Please repeat the whole listing exactly, but leave the pictures out.

#### Recorded information

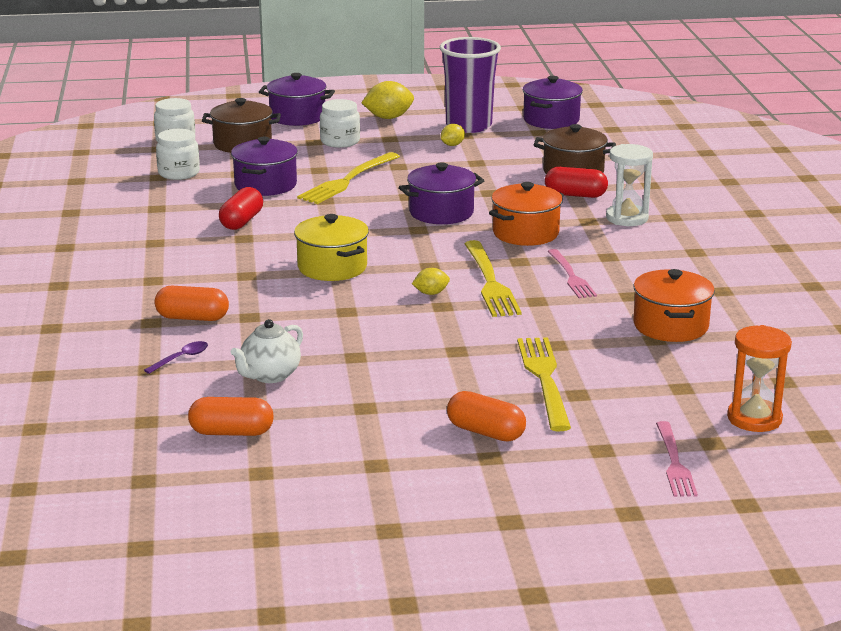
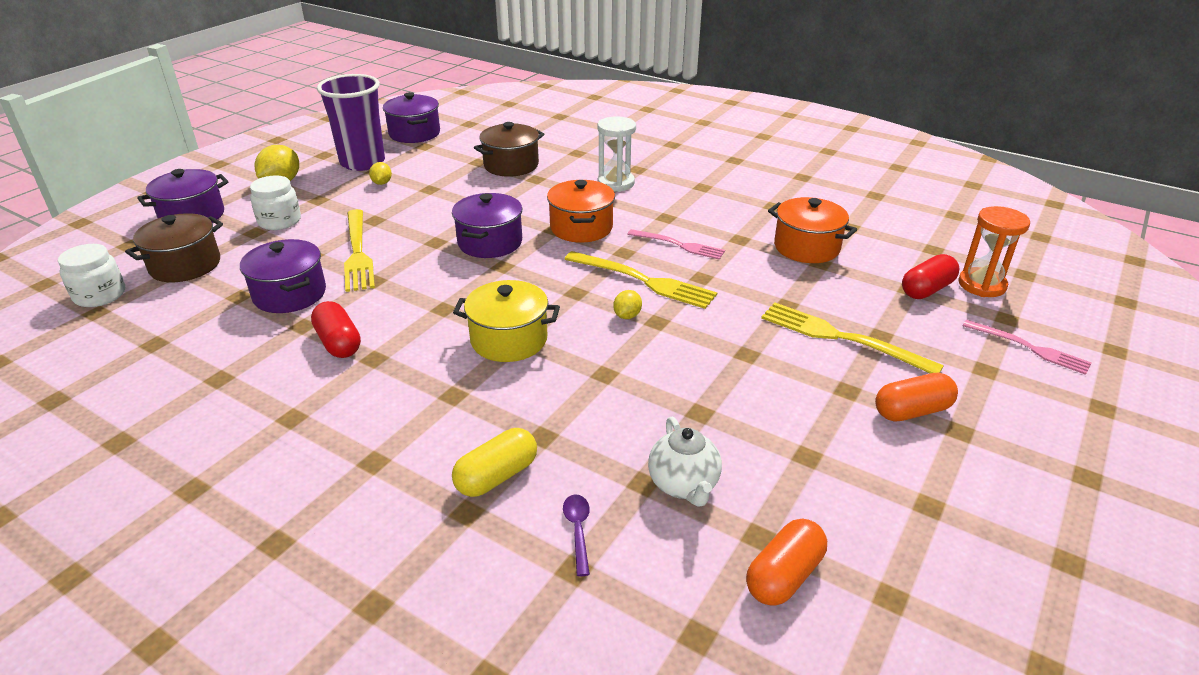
camera: 50 degrees left, 10 degrees up
(179, 173) = (171, 327): white jar -> none
(192, 318) = (496, 476): orange capsule -> yellow capsule
(575, 195) = (549, 182): red capsule -> red capsule (927, 289)

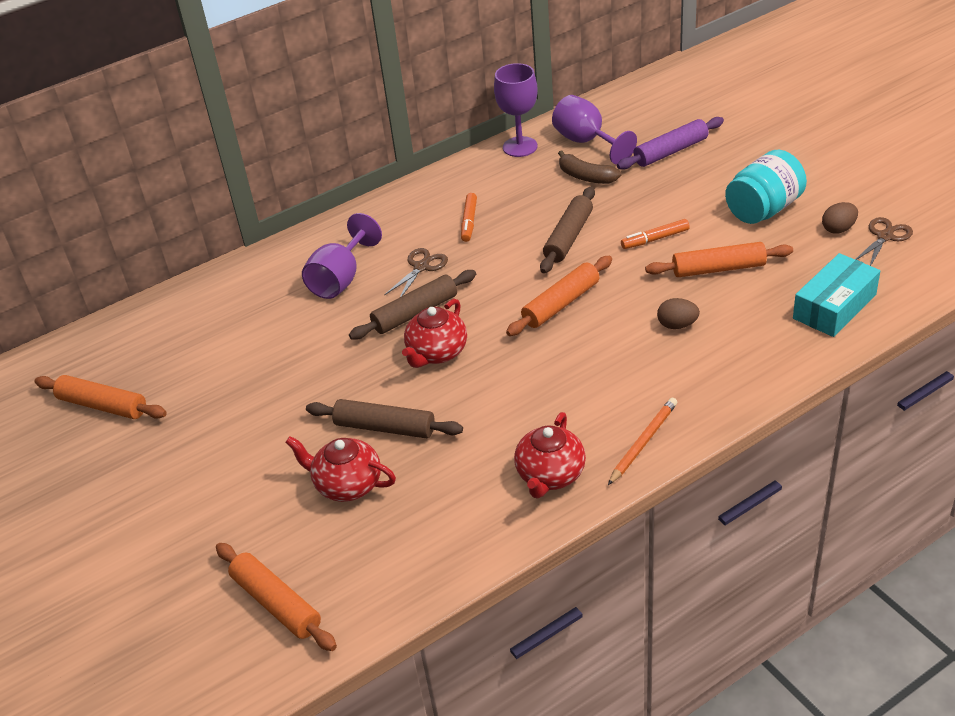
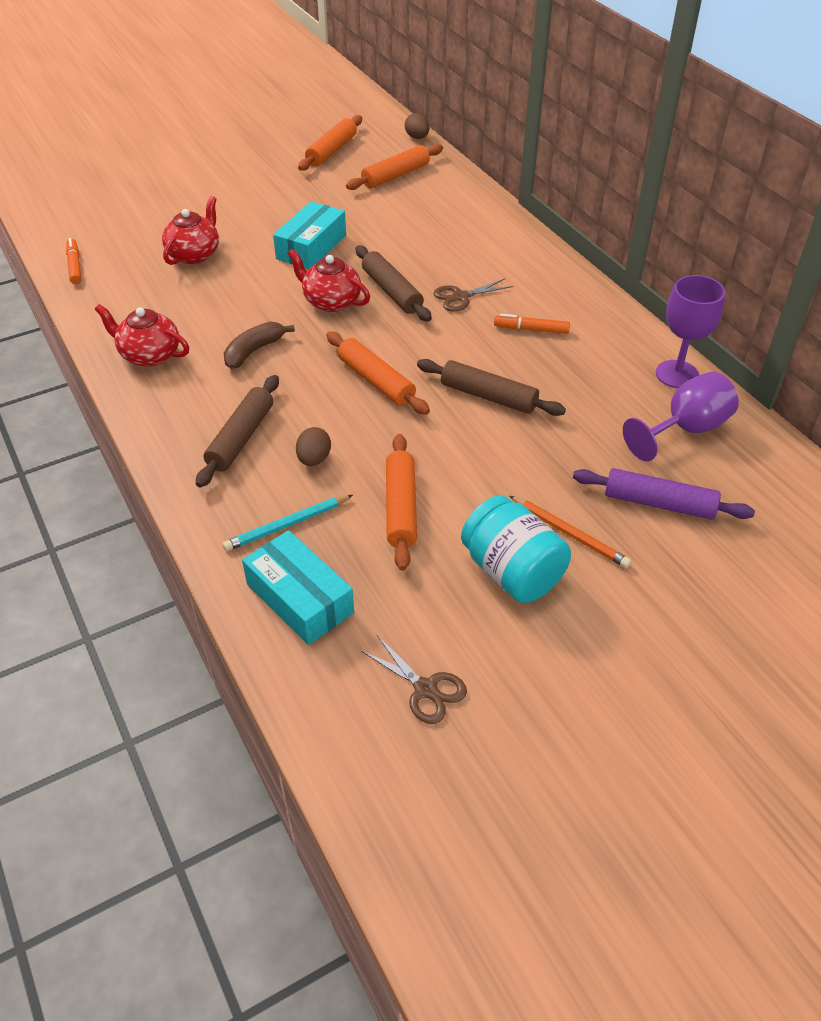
camera: 90 degrees right, 5 degrees up
(276, 603) = (99, 226): orange rolling pin -> orange rolling pin (396, 175)
(331, 385) = (311, 247): none -> turquoise box
(340, 279) = (454, 251): purple goblet -> none
(385, 428) = (248, 272): brown rolling pin -> brown rolling pin (241, 438)
(421, 267) = (461, 297): brown scissors -> brown scissors turned 120 degrees clockwise
(586, 177) = (607, 421): brown banana -> brown banana (254, 351)
(643, 442) = (159, 413): orange pencil -> orange pencil (569, 534)
(655, 239) = (470, 463): orange marker -> orange marker (75, 266)
(670, 151) = (659, 503): purple rolling pin -> purple rolling pin turned 45 degrees counterclockwise
(760, 327) = (287, 525): none -> turquoise pencil
(838, 229) = (453, 641): brown egg -> brown egg (417, 137)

########

▶ **Output below**:
camera: 50 degrees left, 10 degrees up
(179, 173) = (171, 327): white jar -> none
(192, 318) = (496, 476): orange capsule -> yellow capsule
(575, 195) = (549, 182): red capsule -> red capsule (927, 289)

camera: 90 degrees right, 5 degrees up
(276, 603) = (99, 226): orange rolling pin -> orange rolling pin (396, 175)
(331, 385) = (311, 247): none -> turquoise box
(340, 279) = (454, 251): purple goblet -> none
(385, 428) = (248, 272): brown rolling pin -> brown rolling pin (241, 438)
(421, 267) = (461, 297): brown scissors -> brown scissors turned 120 degrees clockwise
(586, 177) = (607, 421): brown banana -> brown banana (254, 351)
(643, 442) = (159, 413): orange pencil -> orange pencil (569, 534)
(655, 239) = (470, 463): orange marker -> orange marker (75, 266)
(670, 151) = (659, 503): purple rolling pin -> purple rolling pin turned 45 degrees counterclockwise
(760, 327) = (287, 525): none -> turquoise pencil
(838, 229) = (453, 641): brown egg -> brown egg (417, 137)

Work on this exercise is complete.